Coordinate-based change listings
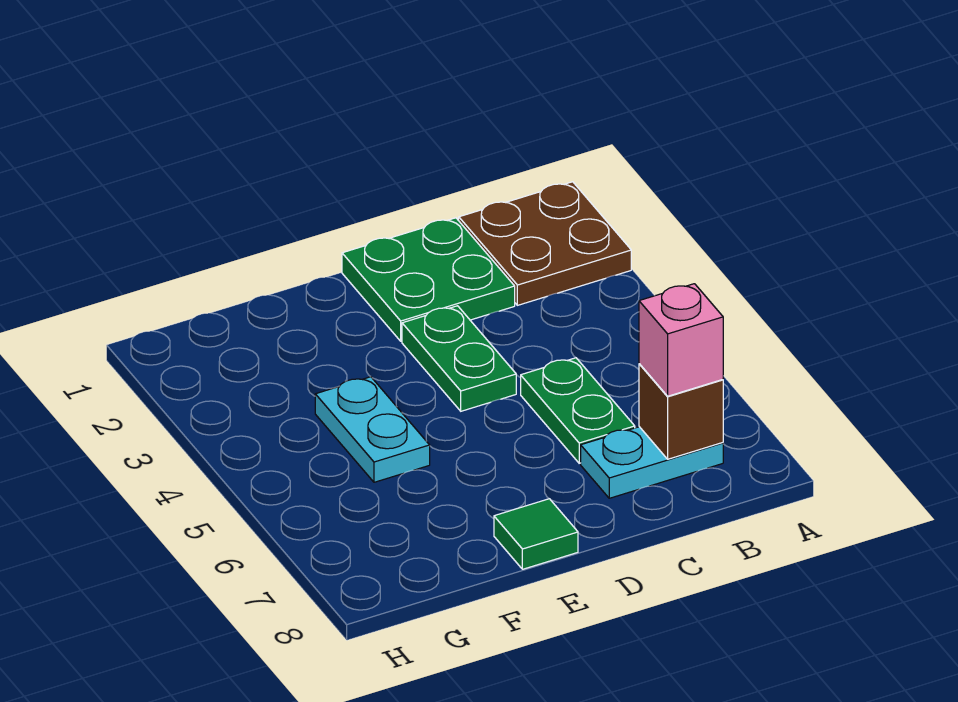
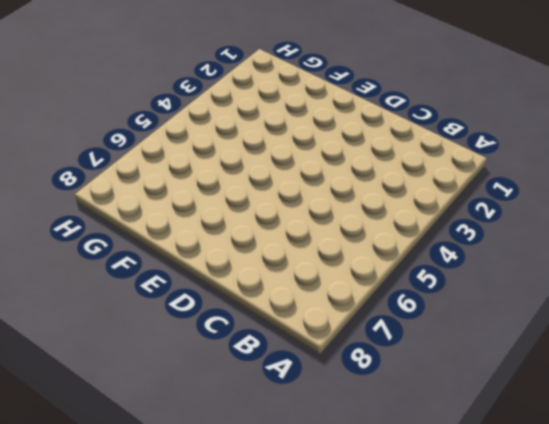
none -> brown plate A1:B2 level 1
none -> cyan plate B7:C7 level 1

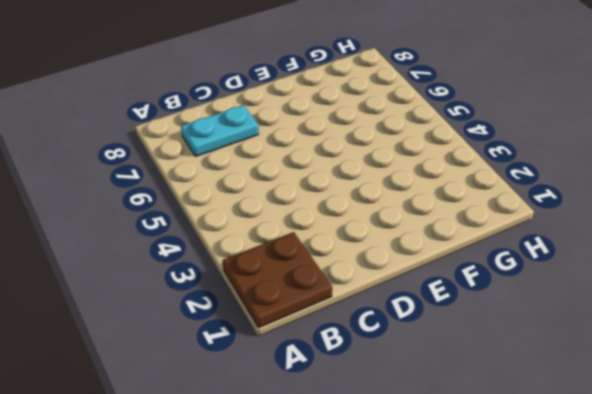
none -> green plate C1:D2 level 1
none -> green plate C5:C6 level 1

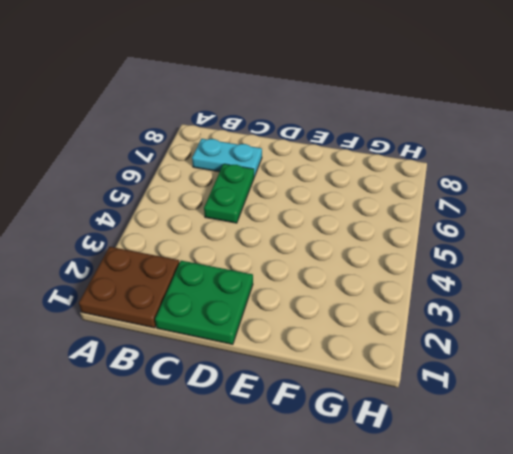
none -> green plate D3:D4 level 1
none -> green tile E8 level 1

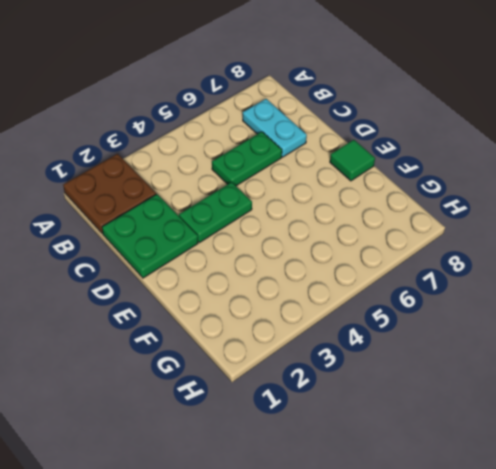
none -> cyan plate F4:F5 level 1
none -> brown brick B7 level 2

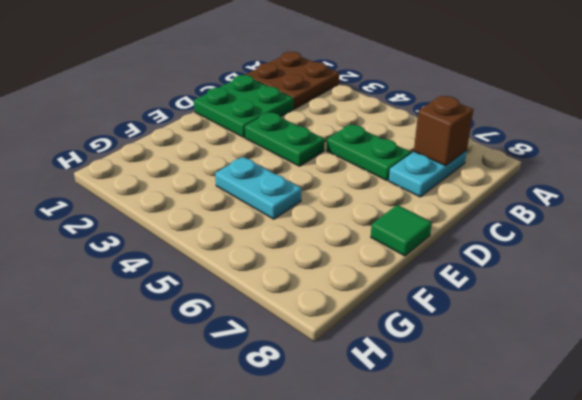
none -> pink brick B7 level 3

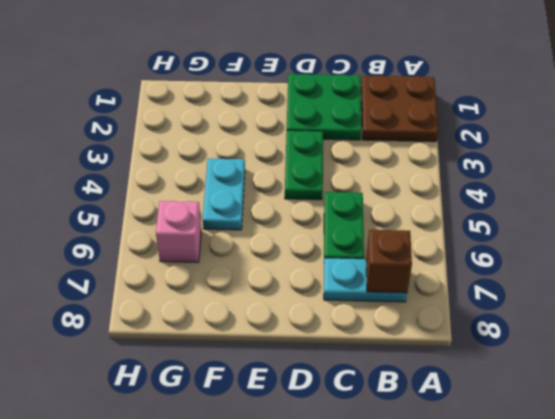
pink brick G6 level 1 -> pink brick B7 level 3
none -> green tile E8 level 1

▸ **Task instructions**
Search the entries for the string "brown" and return each line where it turns up.

▸ **Solution**
none -> brown plate A1:B2 level 1
none -> brown brick B7 level 2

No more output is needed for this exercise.